== Data for analysis ==

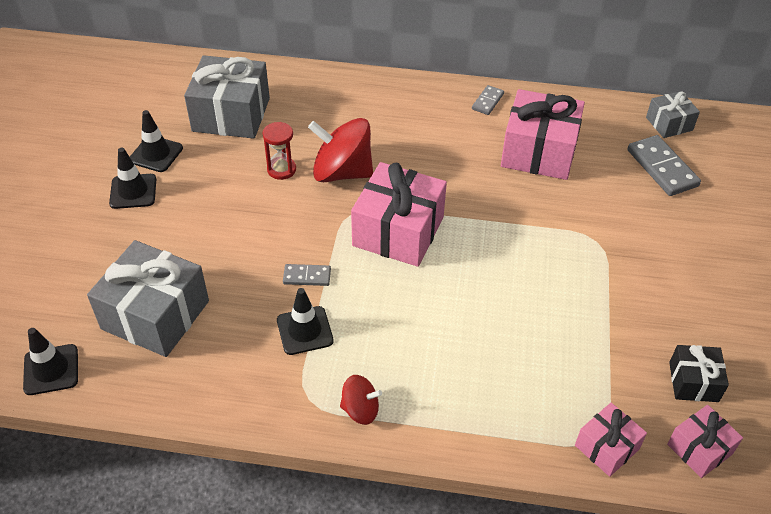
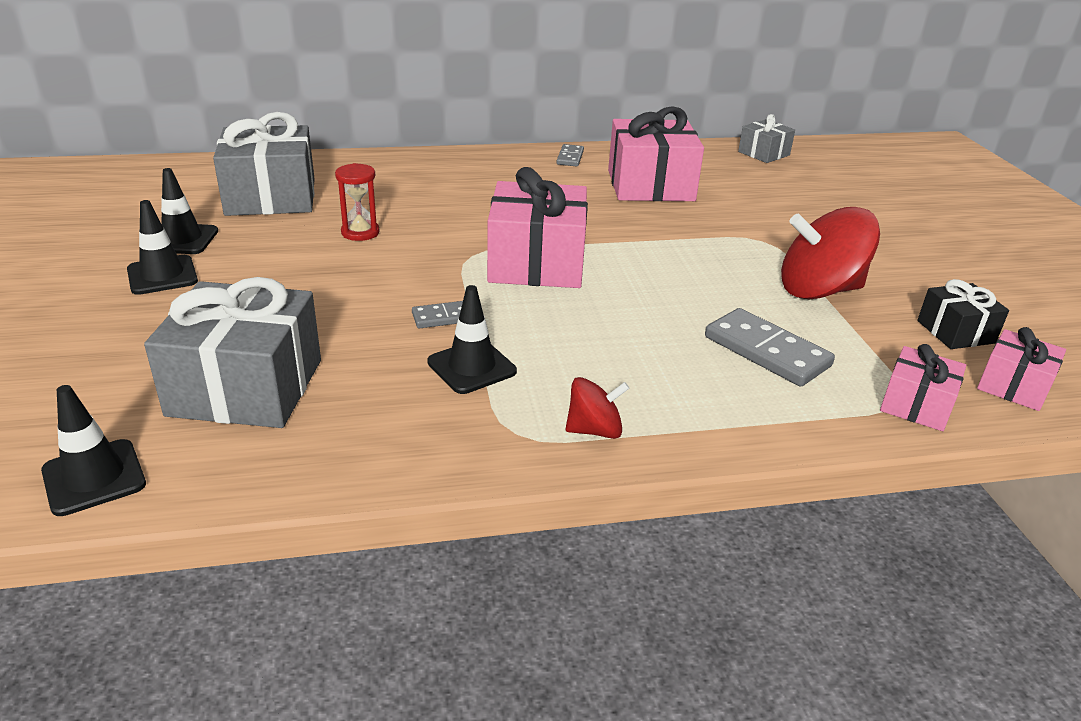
camera: 20 degrees left, 15 degrees down
red spinning top [308,118,373,182] -> red spinning top moved to [781,207,880,299]
grey domino [628,135,701,196] -> grey domino moved to [705,308,835,387]

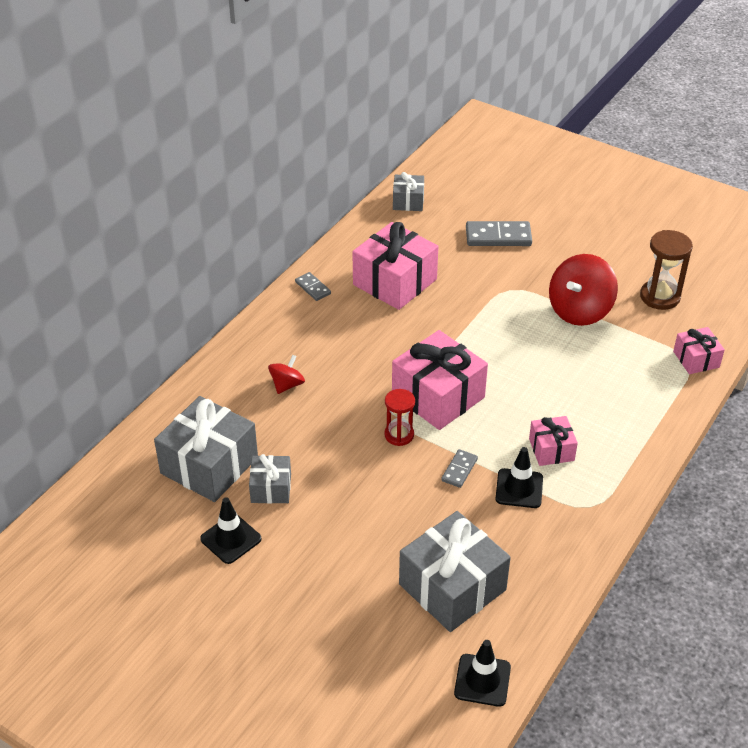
camera: 45 degrees left, 10 degrees up
black traffic cone [127,200,198,295] -> none
red hourglass [335,163,380,241] -> red hourglass moved to [384,389,415,446]
red spinning top [566,377,629,439] -> red spinning top moved to [268,355,305,394]
grey domino [705,308,835,387] -> grey domino moved to [466,221,532,246]
black gift [917,279,1009,349] -> brown hourglass [640,230,693,310]
pink gift [977,327,1066,411] -> pink gift moved to [529,416,578,466]
none -> grey gift [249,454,291,504]

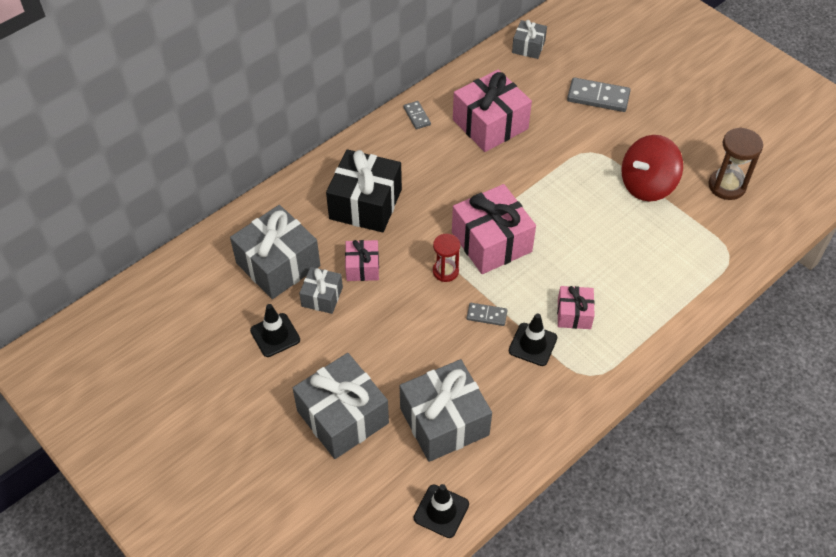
camera: 15 degrees right, 10 degrees up
red spinning top [268,355,305,394] -> black gift [326,149,402,233]
grey domino [441,449,478,488] -> grey domino turned 60 degrees clockwise [467,303,508,326]
pink gift [673,327,725,374] -> pink gift moved to [345,240,379,281]
none -> grey gift [293,353,389,459]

===

What you will do >> Check each line of the data above for the string "degrees" and report only how many lines have it.

Solution to this task >> 4